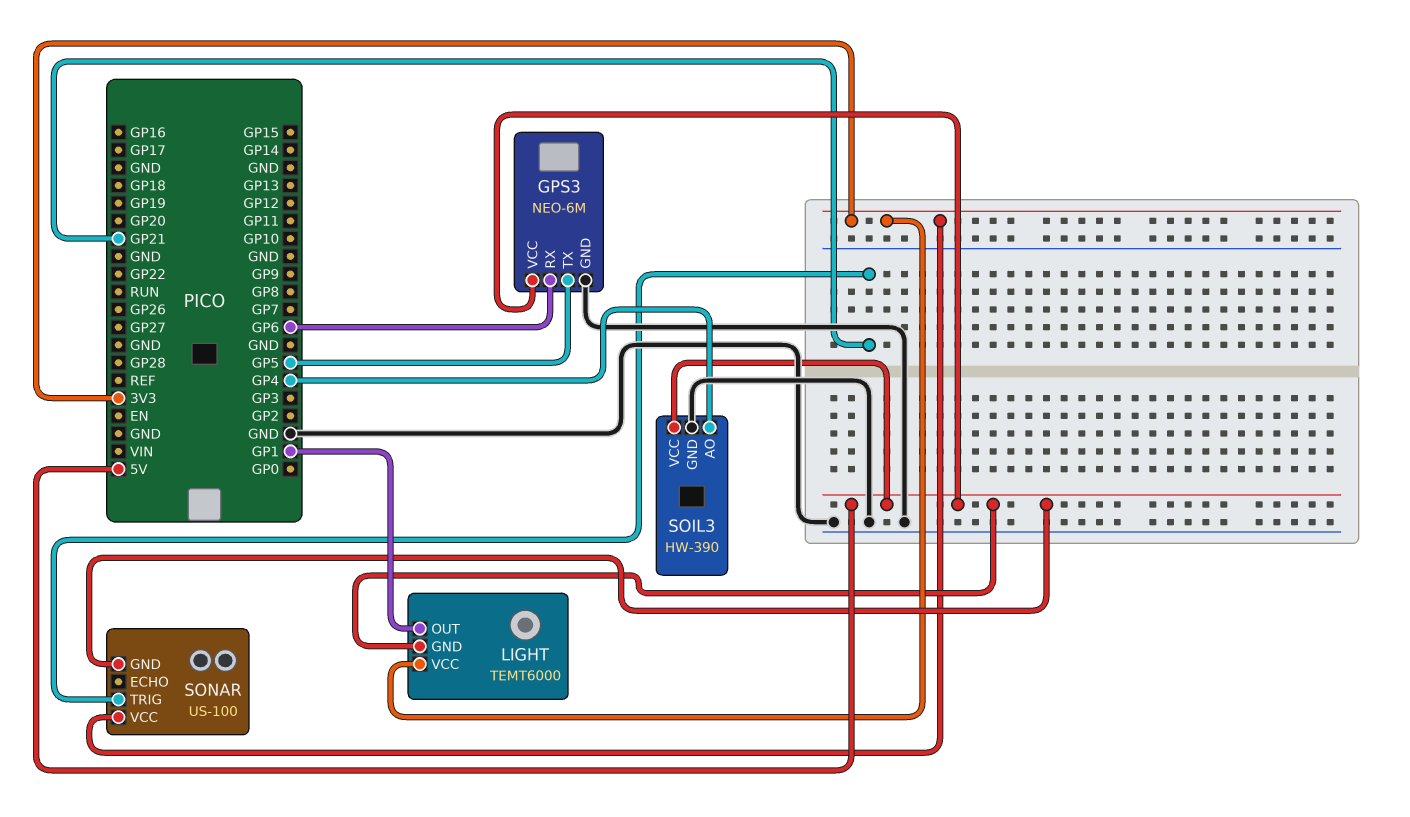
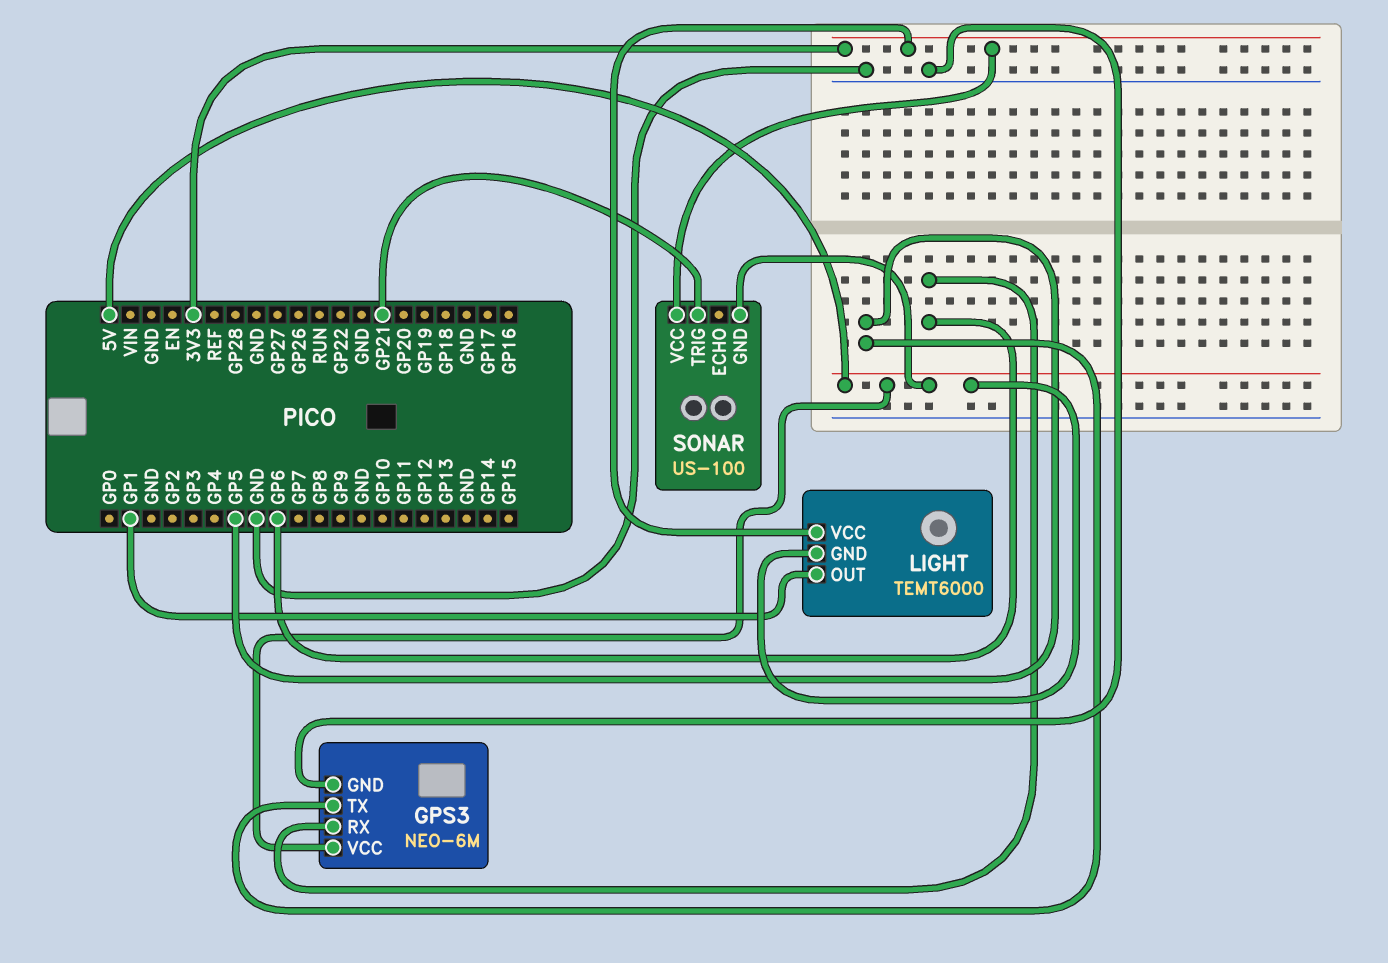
SOIL3: HW-390 -> none
SOIL3 pin AO: GP4 -> none
SOIL3 pin GND: GND -> none
SOIL3 pin VCC: 5V -> none

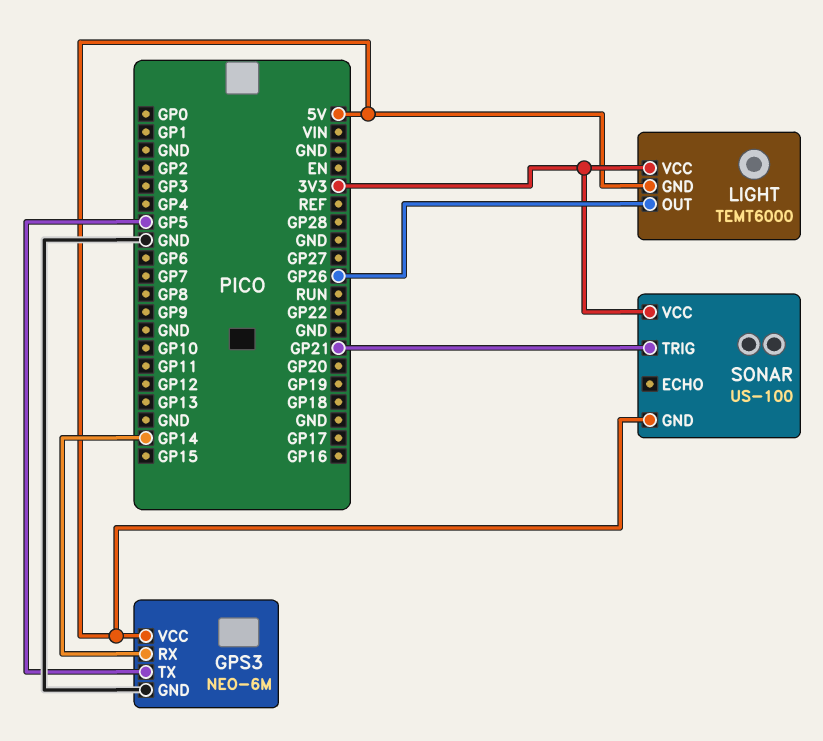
GPS3 pin RX: GP6 -> GP14
LIGHT pin OUT: GP1 -> GP26

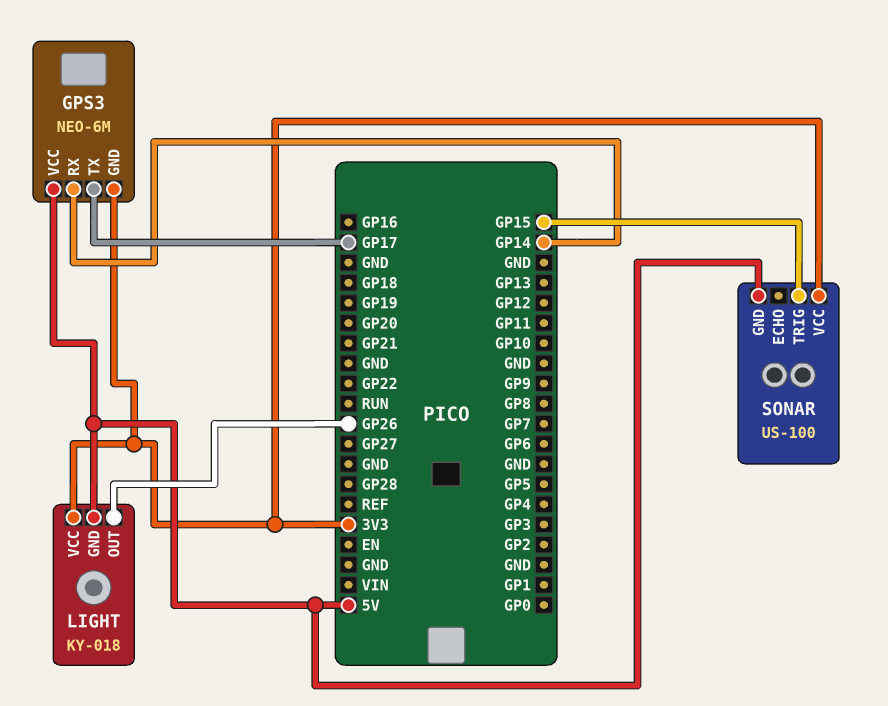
GPS3 pin GND: GND -> 3V3
GPS3 pin TX: GP5 -> GP17
LIGHT: TEMT6000 -> KY-018
SONAR pin TRIG: GP21 -> GP15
★ ★ ★ ★ ★
**ABOUT THIS EXERCISE**
In the copy, include no pictures; otherwise transcribe the entries exactly.

**THE COMPLETED TASK**
SOIL3: HW-390 -> none
SOIL3 pin AO: GP4 -> none
SOIL3 pin GND: GND -> none
SOIL3 pin VCC: 5V -> none

GPS3 pin RX: GP6 -> GP14
LIGHT pin OUT: GP1 -> GP26

GPS3 pin GND: GND -> 3V3
GPS3 pin TX: GP5 -> GP17
LIGHT: TEMT6000 -> KY-018
SONAR pin TRIG: GP21 -> GP15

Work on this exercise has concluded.